* AIM OF THE TASK
Starting from the line that holds "DRIVER1 pin IN2: A0 -> 15", print each remaining line of the entries exactly, ending with the last.

Detected change data:
◆ ◆ ◆ ◆ ◆

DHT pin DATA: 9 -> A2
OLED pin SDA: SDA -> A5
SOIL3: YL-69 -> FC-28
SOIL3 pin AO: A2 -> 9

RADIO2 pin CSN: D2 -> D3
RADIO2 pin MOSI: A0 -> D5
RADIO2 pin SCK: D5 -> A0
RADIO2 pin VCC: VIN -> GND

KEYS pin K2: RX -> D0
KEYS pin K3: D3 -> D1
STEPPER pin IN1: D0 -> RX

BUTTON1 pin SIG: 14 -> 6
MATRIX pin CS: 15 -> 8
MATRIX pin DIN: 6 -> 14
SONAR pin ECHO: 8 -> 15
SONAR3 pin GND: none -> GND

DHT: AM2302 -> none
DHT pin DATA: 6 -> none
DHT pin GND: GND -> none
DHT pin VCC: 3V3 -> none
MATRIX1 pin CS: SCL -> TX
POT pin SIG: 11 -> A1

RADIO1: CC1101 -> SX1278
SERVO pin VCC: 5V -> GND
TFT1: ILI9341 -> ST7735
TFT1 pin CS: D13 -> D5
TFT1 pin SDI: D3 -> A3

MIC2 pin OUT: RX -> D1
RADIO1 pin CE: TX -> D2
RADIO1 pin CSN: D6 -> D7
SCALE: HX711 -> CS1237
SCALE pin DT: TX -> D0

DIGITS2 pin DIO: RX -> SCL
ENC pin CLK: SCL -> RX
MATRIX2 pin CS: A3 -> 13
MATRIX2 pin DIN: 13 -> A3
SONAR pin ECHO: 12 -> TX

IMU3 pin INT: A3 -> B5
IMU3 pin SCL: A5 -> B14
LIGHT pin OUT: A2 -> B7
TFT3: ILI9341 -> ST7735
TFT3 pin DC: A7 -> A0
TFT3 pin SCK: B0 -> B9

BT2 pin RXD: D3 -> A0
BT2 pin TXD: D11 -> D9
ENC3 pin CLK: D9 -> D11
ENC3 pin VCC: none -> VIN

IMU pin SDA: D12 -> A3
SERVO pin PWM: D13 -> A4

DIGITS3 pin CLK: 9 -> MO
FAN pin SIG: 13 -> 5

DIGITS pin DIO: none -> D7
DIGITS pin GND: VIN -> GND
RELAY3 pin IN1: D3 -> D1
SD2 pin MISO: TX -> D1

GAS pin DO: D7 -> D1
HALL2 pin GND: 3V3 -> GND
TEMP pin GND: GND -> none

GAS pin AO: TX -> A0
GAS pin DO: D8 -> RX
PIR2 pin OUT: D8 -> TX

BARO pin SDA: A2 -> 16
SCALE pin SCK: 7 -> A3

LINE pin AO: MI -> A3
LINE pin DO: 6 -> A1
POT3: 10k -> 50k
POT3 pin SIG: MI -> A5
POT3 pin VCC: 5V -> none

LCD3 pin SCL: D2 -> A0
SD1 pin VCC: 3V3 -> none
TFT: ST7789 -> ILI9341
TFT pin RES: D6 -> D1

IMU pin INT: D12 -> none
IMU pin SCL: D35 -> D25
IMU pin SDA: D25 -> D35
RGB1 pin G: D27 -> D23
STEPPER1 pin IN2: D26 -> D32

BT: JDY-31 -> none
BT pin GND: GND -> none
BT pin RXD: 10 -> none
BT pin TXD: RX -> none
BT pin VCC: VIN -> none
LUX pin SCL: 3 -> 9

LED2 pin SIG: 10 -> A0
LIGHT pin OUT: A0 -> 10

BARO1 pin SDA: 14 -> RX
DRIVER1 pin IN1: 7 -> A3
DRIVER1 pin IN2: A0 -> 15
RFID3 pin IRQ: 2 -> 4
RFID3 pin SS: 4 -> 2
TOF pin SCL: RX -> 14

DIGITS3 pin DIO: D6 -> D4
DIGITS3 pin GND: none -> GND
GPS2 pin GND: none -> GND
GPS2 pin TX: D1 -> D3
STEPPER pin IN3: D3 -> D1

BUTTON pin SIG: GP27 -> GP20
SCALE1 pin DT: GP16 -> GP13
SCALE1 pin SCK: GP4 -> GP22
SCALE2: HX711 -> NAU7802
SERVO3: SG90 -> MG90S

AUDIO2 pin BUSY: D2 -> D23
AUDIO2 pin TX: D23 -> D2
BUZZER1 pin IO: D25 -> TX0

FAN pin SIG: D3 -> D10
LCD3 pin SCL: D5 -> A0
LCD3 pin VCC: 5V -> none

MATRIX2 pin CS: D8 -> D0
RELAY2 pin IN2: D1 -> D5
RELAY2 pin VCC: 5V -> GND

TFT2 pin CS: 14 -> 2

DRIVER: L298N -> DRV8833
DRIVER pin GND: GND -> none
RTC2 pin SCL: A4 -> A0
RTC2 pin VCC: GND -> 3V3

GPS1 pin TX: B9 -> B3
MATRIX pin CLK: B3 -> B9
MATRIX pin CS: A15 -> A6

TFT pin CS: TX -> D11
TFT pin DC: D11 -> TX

◆ ◆ ◆ ◆ ◆

* EXERCISE OUTPUT
DRIVER1 pin IN2: A0 -> 15
RFID3 pin IRQ: 2 -> 4
RFID3 pin SS: 4 -> 2
TOF pin SCL: RX -> 14

DIGITS3 pin DIO: D6 -> D4
DIGITS3 pin GND: none -> GND
GPS2 pin GND: none -> GND
GPS2 pin TX: D1 -> D3
STEPPER pin IN3: D3 -> D1

BUTTON pin SIG: GP27 -> GP20
SCALE1 pin DT: GP16 -> GP13
SCALE1 pin SCK: GP4 -> GP22
SCALE2: HX711 -> NAU7802
SERVO3: SG90 -> MG90S

AUDIO2 pin BUSY: D2 -> D23
AUDIO2 pin TX: D23 -> D2
BUZZER1 pin IO: D25 -> TX0

FAN pin SIG: D3 -> D10
LCD3 pin SCL: D5 -> A0
LCD3 pin VCC: 5V -> none

MATRIX2 pin CS: D8 -> D0
RELAY2 pin IN2: D1 -> D5
RELAY2 pin VCC: 5V -> GND

TFT2 pin CS: 14 -> 2

DRIVER: L298N -> DRV8833
DRIVER pin GND: GND -> none
RTC2 pin SCL: A4 -> A0
RTC2 pin VCC: GND -> 3V3

GPS1 pin TX: B9 -> B3
MATRIX pin CLK: B3 -> B9
MATRIX pin CS: A15 -> A6

TFT pin CS: TX -> D11
TFT pin DC: D11 -> TX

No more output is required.